*WORK REQUIRED:* Examine the entries below, count the lines holding the string "turquoise", and respond with the number only.

*SOURCE MATERIAL:*
══════════════════════════════
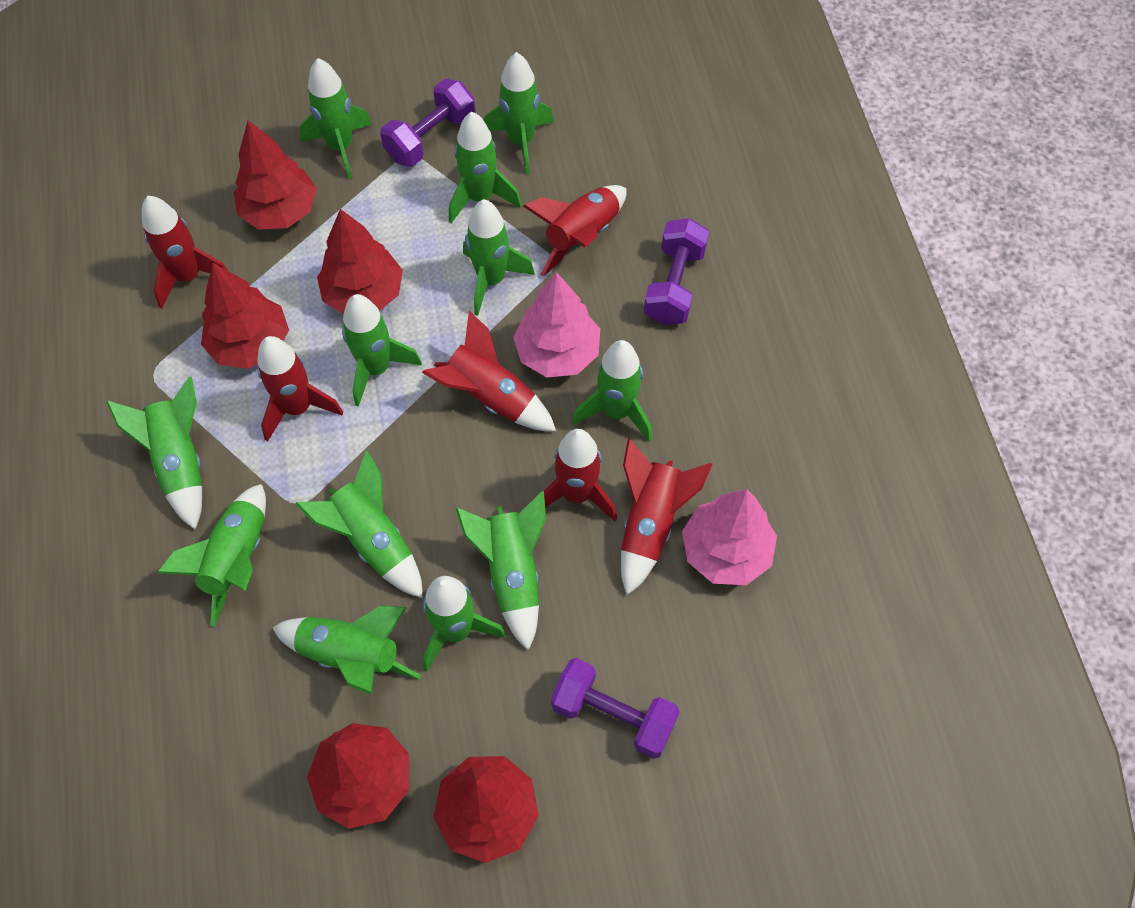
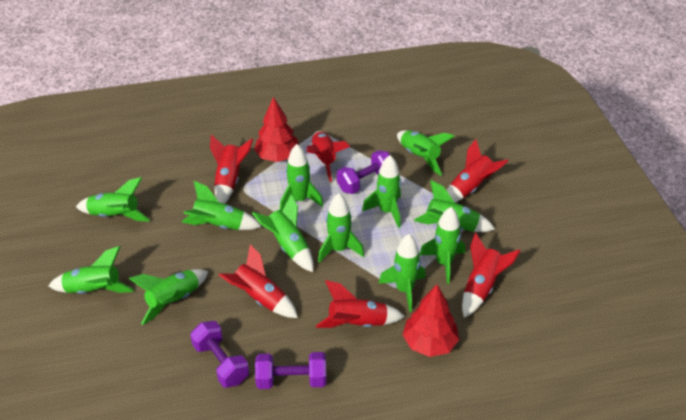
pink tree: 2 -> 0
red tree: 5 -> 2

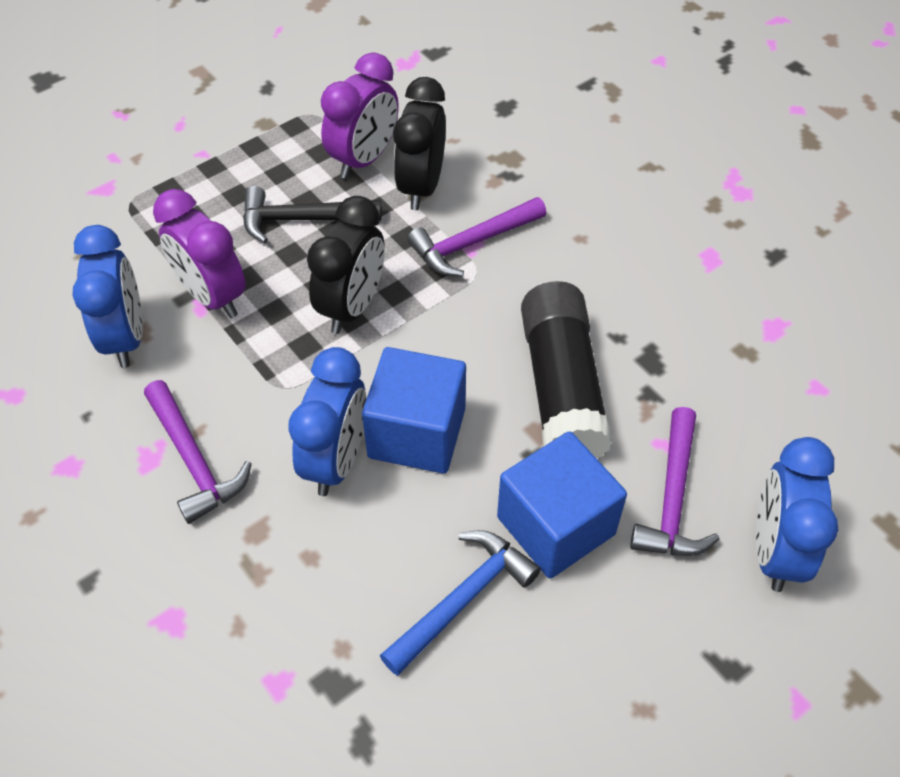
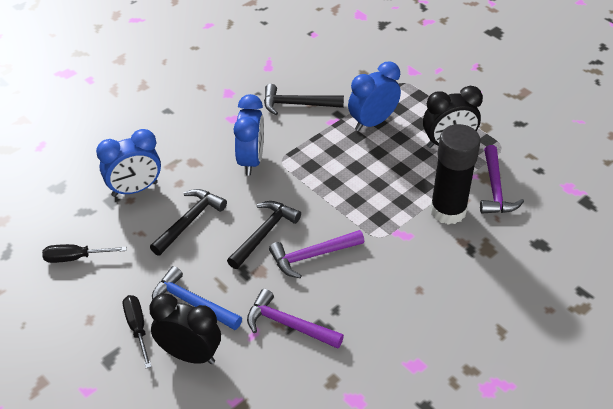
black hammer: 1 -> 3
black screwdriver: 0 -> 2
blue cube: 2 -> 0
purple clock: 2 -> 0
══════════════════════════════
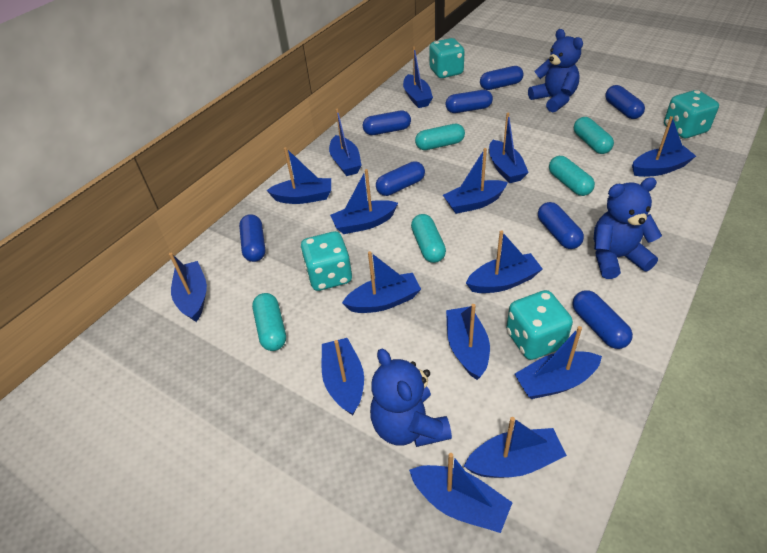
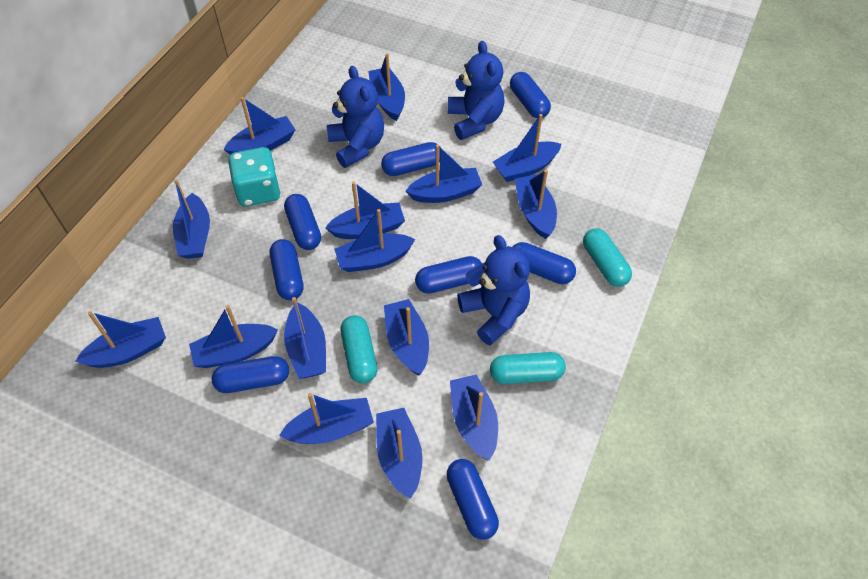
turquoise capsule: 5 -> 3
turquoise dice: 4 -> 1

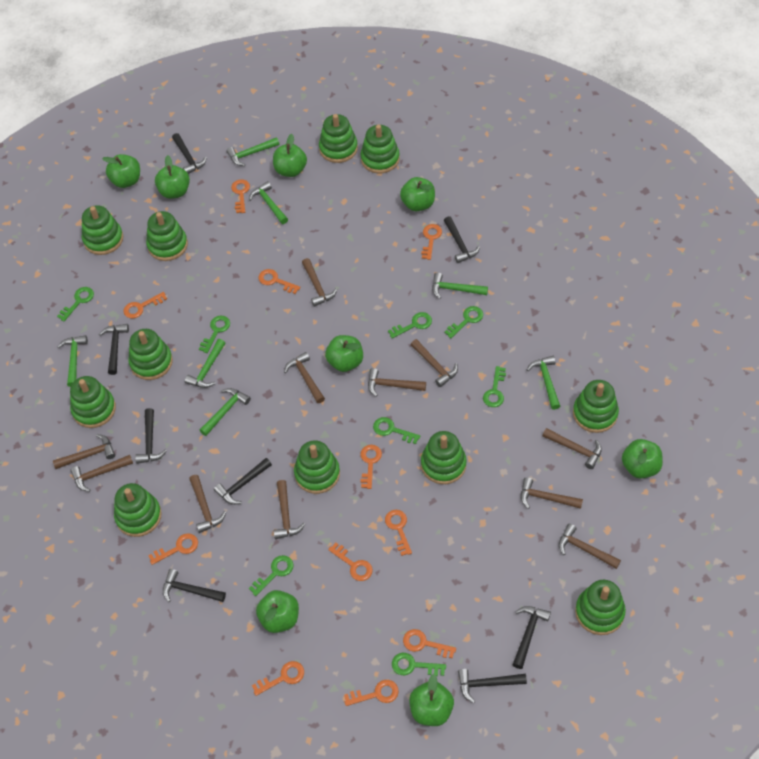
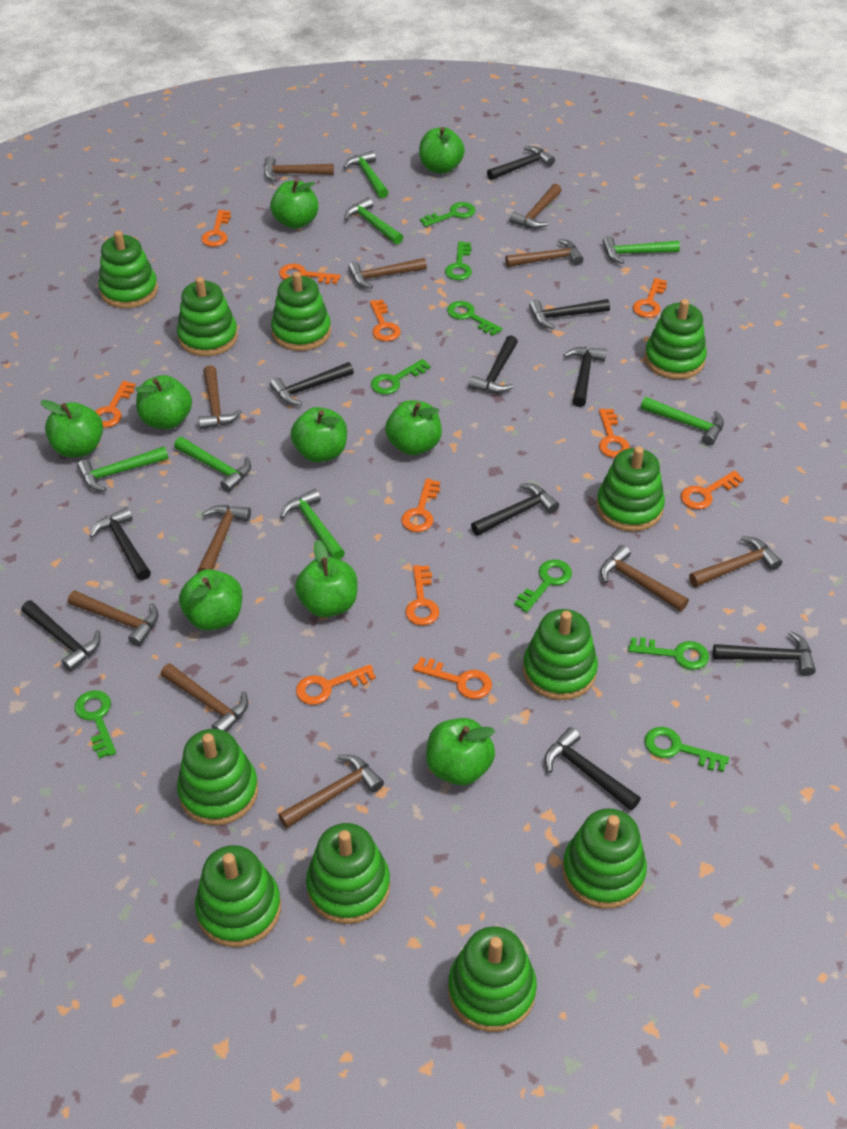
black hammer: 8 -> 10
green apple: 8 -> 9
══════════════════════════════
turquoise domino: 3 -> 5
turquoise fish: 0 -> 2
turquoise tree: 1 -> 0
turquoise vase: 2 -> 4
══════════════════════════════
*SOLUTION TO THE EXERCISE:* 6